- Object counting data:
★ ★ ★ ★
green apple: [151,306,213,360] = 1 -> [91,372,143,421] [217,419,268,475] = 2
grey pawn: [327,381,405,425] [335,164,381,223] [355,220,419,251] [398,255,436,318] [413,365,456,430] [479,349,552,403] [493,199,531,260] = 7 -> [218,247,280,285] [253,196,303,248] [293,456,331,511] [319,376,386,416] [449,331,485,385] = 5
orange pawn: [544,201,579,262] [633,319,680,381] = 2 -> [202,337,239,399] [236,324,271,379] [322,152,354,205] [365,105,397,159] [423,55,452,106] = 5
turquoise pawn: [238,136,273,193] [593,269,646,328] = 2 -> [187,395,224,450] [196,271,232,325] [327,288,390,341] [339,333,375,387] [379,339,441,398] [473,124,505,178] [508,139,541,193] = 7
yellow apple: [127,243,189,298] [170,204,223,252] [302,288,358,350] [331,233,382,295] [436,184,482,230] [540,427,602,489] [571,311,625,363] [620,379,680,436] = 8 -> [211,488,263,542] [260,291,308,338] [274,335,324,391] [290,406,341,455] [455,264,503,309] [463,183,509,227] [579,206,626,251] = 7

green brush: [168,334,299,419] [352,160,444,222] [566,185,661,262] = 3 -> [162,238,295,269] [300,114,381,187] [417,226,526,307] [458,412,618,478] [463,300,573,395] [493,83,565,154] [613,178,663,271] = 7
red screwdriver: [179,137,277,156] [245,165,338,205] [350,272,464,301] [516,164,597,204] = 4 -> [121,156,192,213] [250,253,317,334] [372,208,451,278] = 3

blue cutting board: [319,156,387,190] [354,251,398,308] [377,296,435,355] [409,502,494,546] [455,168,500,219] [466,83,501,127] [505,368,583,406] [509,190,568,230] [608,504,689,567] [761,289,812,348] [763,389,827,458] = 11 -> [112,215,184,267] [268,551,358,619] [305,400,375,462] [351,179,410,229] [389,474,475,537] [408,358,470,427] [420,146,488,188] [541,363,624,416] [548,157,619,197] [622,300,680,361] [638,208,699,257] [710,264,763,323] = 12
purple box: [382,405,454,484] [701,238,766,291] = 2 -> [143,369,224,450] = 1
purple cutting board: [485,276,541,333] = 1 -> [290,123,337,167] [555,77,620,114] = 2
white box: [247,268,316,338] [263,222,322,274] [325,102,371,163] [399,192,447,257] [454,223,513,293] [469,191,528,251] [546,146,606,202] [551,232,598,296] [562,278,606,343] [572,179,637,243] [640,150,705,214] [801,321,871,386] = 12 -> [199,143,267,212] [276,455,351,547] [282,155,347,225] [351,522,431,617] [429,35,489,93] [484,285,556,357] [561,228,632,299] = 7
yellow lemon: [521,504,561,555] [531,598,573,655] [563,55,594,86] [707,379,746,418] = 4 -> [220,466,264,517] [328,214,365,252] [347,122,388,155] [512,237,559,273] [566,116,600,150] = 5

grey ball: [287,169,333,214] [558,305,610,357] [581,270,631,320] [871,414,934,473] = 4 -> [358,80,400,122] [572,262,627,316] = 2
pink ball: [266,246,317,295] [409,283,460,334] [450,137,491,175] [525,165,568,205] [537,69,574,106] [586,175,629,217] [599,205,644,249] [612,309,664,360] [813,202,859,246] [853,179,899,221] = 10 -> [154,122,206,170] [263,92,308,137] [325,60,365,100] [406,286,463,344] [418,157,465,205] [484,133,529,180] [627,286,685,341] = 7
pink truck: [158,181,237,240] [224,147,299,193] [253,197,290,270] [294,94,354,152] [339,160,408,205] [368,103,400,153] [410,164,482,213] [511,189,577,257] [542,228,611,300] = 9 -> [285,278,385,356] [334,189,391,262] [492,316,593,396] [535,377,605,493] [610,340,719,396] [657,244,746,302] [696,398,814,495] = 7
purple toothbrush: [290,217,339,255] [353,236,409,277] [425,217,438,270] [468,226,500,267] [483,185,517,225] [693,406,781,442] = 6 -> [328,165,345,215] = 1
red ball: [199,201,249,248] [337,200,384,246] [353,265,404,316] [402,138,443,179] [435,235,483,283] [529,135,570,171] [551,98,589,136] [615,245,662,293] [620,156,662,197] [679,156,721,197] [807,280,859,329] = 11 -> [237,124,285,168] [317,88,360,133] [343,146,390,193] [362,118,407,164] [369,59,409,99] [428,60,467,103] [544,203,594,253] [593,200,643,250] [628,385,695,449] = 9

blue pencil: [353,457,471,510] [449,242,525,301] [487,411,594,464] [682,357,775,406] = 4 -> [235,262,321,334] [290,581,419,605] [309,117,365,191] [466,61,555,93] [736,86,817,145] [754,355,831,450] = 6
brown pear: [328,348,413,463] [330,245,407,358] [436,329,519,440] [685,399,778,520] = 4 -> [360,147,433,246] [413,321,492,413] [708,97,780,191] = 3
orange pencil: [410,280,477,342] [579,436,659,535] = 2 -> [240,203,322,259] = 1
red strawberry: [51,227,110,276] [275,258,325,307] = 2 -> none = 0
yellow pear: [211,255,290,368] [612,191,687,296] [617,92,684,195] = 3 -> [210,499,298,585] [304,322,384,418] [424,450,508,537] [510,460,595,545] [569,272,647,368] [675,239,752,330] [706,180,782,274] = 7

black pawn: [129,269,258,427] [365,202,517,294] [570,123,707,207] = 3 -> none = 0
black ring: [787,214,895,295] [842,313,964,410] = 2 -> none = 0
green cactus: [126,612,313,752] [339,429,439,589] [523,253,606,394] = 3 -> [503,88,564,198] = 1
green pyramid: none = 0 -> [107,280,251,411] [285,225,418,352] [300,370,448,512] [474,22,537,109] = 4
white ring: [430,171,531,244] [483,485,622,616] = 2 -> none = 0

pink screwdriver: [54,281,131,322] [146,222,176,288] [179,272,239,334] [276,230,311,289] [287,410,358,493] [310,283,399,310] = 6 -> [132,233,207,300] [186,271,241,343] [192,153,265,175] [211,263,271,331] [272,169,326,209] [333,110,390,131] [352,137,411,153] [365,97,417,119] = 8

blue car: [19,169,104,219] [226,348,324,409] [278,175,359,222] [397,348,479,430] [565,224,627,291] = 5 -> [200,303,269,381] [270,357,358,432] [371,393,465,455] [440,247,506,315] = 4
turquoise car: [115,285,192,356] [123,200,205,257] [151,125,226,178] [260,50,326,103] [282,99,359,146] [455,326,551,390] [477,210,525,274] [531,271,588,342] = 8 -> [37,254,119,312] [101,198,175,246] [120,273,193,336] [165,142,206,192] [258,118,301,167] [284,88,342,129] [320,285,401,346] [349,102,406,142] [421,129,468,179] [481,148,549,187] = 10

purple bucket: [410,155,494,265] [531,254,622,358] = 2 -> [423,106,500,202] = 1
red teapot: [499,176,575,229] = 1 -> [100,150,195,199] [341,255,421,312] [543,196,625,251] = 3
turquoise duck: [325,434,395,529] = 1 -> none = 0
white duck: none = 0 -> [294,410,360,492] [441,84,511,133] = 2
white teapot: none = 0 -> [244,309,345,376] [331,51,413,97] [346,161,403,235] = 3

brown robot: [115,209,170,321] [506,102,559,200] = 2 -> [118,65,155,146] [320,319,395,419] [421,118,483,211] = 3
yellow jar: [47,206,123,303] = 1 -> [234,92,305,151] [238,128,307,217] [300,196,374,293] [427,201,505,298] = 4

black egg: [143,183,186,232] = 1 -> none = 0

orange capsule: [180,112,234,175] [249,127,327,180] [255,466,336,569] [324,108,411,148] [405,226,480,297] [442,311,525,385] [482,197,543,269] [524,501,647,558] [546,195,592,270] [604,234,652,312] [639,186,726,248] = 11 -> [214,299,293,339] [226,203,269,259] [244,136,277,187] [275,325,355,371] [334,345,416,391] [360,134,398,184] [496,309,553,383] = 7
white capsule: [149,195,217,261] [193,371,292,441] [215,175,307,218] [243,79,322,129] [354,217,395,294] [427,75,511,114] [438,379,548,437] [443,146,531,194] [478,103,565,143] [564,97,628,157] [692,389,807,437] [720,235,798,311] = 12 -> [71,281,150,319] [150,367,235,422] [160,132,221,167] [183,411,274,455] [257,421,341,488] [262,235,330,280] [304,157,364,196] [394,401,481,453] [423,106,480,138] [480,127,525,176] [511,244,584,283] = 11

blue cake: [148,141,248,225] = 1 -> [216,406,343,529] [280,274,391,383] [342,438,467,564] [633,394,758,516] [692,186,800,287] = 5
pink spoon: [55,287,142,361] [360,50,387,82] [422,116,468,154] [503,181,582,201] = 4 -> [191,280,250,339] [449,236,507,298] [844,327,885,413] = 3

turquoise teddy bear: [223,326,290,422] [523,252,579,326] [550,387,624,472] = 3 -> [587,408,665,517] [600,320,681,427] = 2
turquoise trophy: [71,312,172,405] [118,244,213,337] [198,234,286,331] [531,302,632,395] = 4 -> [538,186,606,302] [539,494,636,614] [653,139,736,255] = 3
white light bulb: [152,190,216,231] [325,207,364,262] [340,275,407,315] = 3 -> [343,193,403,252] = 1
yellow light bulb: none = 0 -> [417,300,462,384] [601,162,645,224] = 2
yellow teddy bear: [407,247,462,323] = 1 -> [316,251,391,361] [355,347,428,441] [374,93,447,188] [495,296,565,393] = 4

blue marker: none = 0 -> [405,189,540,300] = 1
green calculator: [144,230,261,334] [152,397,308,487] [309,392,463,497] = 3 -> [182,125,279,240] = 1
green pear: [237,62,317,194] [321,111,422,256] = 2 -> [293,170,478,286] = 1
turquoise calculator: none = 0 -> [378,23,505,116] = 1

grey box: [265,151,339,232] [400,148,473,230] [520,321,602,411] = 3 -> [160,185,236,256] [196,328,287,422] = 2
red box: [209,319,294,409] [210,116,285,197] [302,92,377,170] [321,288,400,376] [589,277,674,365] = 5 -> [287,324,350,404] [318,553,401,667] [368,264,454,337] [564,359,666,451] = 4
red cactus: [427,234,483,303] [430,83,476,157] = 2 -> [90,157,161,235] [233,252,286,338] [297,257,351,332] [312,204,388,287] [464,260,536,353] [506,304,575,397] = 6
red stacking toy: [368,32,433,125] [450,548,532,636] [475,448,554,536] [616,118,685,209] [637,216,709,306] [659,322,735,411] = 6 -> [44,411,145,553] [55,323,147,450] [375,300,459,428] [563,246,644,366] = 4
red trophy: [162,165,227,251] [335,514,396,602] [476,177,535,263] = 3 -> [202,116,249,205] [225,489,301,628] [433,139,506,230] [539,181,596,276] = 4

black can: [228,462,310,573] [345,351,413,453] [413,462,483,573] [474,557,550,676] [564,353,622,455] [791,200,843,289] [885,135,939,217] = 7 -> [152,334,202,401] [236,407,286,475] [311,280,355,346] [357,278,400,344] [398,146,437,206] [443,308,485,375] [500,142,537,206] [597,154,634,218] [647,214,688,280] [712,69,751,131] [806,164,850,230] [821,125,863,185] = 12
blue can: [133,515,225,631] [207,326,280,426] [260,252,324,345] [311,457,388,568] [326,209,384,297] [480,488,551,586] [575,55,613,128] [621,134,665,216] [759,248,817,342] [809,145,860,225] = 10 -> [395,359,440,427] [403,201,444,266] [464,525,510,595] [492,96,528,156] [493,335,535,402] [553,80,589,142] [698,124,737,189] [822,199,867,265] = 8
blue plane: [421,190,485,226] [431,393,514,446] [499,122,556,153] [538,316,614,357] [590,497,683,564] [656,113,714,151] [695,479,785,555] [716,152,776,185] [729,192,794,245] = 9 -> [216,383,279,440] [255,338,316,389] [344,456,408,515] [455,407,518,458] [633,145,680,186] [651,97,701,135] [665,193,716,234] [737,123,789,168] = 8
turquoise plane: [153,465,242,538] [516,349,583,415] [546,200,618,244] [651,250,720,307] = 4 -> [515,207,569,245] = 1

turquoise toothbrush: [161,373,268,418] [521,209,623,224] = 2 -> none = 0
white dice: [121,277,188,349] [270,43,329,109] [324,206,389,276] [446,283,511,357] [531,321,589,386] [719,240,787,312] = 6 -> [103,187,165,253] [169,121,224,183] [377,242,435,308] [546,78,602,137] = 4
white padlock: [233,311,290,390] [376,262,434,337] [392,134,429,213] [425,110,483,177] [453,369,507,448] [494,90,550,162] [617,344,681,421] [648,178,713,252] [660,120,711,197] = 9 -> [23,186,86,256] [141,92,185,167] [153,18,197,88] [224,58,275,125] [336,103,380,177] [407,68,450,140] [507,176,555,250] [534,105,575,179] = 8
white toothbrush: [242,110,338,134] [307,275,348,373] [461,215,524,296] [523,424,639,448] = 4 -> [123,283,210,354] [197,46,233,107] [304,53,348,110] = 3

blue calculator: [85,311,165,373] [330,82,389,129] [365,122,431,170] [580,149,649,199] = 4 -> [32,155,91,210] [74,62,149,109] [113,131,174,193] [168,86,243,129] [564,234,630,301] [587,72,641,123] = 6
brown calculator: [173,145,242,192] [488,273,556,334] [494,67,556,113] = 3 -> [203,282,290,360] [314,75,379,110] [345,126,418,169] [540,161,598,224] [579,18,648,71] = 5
★ ★ ★ ★
- Description of the task: Begin at the first line of the entries above and copy every line exactly, ending with the line that contains "orange pawn: [544,201,579,262]".

- Exercise result:
green apple: [151,306,213,360] = 1 -> [91,372,143,421] [217,419,268,475] = 2
grey pawn: [327,381,405,425] [335,164,381,223] [355,220,419,251] [398,255,436,318] [413,365,456,430] [479,349,552,403] [493,199,531,260] = 7 -> [218,247,280,285] [253,196,303,248] [293,456,331,511] [319,376,386,416] [449,331,485,385] = 5
orange pawn: [544,201,579,262] [633,319,680,381] = 2 -> [202,337,239,399] [236,324,271,379] [322,152,354,205] [365,105,397,159] [423,55,452,106] = 5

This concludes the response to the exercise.